━━━━━ SUPPLIED MATERIAL
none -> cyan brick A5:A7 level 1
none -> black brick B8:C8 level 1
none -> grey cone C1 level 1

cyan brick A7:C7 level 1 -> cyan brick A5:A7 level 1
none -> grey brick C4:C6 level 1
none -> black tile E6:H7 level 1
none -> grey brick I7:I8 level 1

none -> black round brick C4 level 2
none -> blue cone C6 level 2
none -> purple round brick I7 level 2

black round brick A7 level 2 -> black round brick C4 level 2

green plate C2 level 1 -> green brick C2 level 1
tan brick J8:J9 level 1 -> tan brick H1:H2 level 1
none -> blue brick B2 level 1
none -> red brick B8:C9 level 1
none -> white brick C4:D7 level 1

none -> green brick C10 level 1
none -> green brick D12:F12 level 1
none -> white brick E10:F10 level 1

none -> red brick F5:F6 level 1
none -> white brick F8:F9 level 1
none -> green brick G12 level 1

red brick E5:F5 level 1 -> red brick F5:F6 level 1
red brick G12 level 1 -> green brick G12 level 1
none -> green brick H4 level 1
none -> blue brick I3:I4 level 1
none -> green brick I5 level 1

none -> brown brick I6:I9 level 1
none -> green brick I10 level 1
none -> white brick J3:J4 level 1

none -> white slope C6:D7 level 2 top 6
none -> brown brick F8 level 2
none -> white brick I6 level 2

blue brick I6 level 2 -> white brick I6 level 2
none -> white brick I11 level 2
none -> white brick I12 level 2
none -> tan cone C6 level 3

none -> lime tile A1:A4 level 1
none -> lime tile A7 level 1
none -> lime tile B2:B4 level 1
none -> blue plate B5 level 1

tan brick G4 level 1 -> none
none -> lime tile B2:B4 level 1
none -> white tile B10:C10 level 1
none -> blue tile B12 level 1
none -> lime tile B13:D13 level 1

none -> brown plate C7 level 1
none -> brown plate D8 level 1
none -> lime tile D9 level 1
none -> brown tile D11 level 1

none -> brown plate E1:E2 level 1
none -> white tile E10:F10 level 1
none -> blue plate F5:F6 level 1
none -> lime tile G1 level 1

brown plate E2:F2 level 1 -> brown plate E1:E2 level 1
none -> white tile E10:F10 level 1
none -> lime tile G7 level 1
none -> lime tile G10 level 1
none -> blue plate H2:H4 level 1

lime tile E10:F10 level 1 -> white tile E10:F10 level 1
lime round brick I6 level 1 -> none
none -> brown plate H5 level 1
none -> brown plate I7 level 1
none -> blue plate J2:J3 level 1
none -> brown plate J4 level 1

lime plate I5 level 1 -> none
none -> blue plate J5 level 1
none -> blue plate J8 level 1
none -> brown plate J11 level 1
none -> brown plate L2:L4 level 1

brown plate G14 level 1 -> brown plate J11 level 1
━━━━━━━━━━
#### THE PROBLEM
Print exactly the lines of the records from the one containing "none -> blue plate J8 level 1" through the end, and nothing besides them.

#### RESPONSE TO THE EXERCISE
none -> blue plate J8 level 1
none -> brown plate J11 level 1
none -> brown plate L2:L4 level 1

brown plate G14 level 1 -> brown plate J11 level 1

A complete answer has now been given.